── Data for review

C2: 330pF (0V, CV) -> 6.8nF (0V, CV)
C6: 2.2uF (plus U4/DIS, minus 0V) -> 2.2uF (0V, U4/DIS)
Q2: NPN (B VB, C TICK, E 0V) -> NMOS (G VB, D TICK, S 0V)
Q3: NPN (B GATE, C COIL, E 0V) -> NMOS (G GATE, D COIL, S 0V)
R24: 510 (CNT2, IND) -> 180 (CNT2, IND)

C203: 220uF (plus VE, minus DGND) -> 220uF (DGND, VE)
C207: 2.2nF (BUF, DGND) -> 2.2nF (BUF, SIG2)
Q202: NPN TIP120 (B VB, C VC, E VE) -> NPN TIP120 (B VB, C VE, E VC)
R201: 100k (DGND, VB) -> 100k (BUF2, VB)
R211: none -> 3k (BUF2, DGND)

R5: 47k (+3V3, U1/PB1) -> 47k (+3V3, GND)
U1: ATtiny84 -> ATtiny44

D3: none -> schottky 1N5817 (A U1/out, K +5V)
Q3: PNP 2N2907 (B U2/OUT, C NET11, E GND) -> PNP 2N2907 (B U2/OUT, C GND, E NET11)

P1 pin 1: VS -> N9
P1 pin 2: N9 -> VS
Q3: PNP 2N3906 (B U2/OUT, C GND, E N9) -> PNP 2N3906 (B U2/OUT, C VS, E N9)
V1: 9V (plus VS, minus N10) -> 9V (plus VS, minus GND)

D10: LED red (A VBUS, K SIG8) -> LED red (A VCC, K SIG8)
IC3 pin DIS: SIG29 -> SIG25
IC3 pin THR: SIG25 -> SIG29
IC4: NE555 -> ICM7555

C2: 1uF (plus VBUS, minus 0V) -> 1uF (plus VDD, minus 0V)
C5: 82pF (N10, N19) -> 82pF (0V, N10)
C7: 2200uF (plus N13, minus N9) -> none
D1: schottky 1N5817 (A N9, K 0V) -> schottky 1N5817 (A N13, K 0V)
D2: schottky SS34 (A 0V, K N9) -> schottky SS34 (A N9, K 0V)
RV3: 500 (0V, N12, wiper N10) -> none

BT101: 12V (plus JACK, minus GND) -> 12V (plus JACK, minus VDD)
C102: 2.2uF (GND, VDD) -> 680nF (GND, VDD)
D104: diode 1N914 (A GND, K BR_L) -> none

────

:: What the task requires ::
For each line in the entries that contains the string "NMOS", make a copy.

:: Result below ::
Q2: NPN (B VB, C TICK, E 0V) -> NMOS (G VB, D TICK, S 0V)
Q3: NPN (B GATE, C COIL, E 0V) -> NMOS (G GATE, D COIL, S 0V)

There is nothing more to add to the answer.